▶ [Directions]: Your result should be every line of the records below that contains the word "brown".

▶ [Data excerpts]:

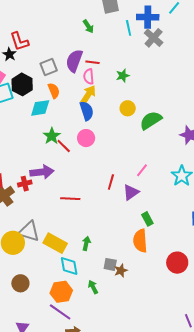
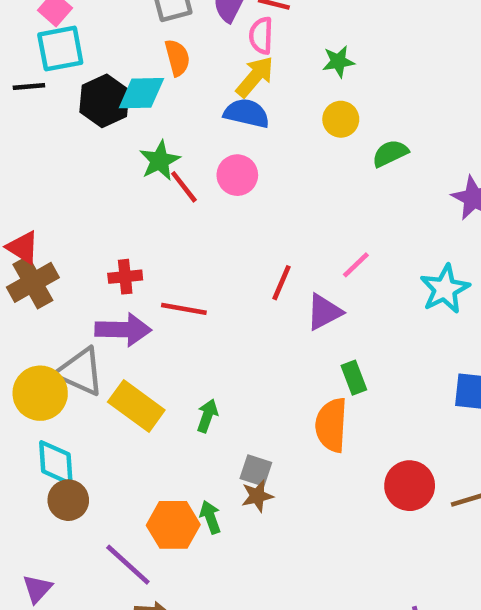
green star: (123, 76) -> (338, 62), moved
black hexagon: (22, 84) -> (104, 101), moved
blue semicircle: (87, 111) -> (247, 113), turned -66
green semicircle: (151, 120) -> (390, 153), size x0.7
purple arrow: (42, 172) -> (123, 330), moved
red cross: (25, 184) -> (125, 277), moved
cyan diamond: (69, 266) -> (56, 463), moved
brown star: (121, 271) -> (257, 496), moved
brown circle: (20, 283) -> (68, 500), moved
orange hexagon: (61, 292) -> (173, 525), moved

...

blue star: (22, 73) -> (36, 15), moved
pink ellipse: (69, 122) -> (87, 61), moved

...

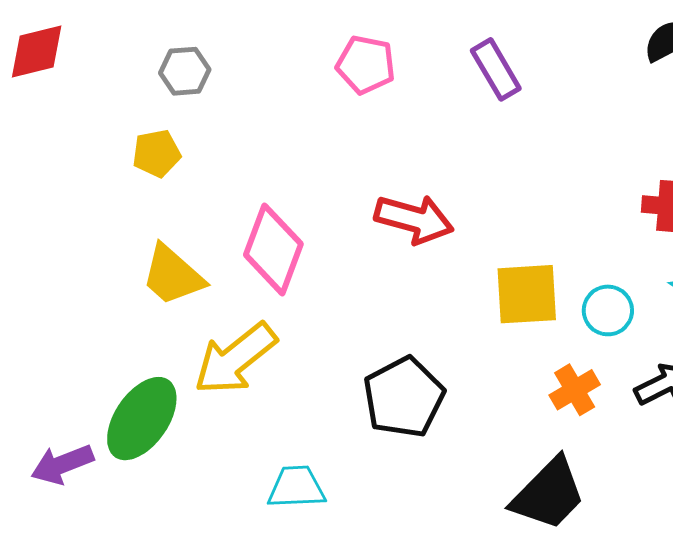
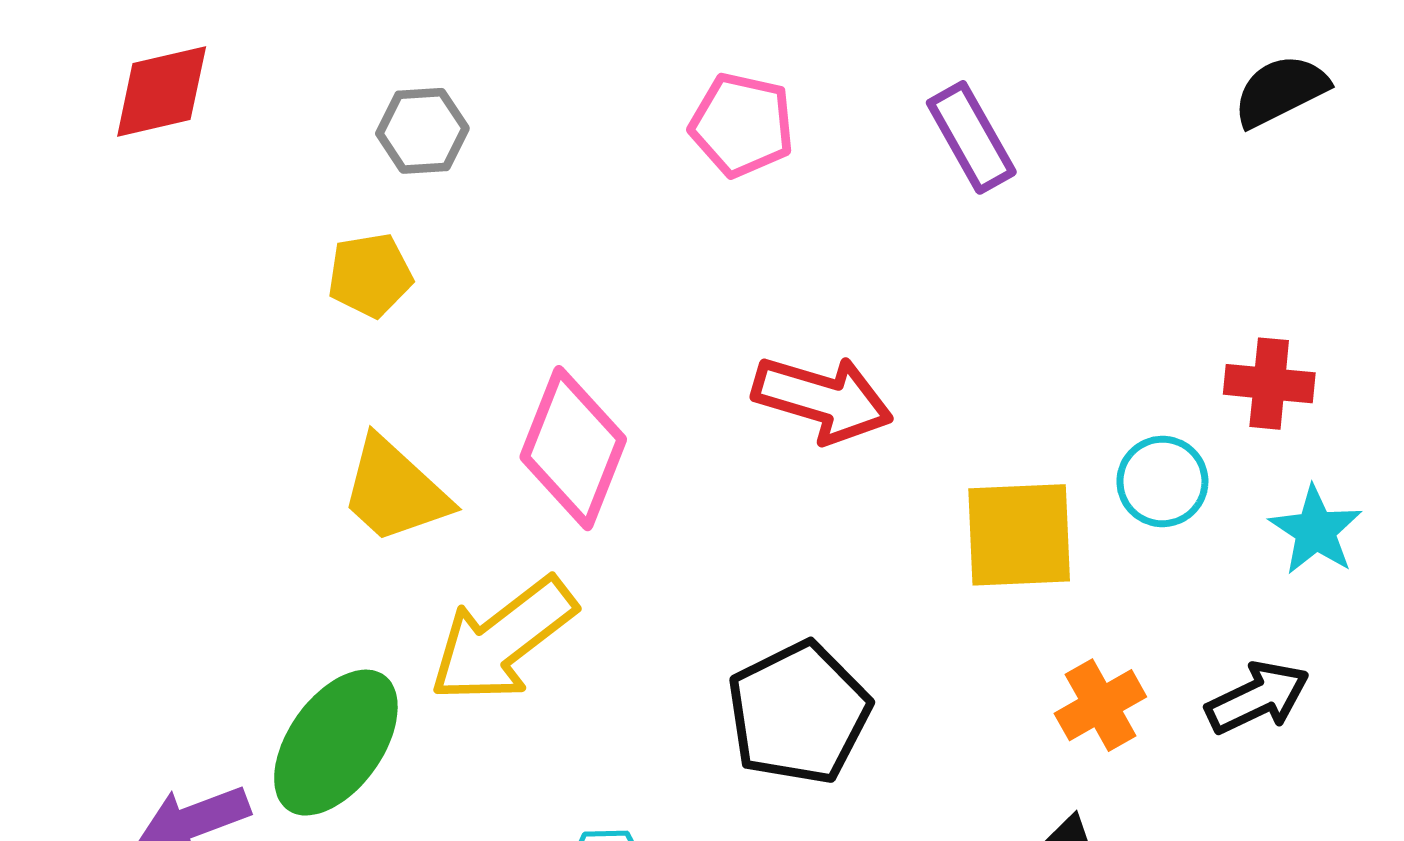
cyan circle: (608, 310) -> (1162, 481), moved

▶ [Answer box]:
brown star: (121, 271) -> (257, 496), moved
brown circle: (20, 283) -> (68, 500), moved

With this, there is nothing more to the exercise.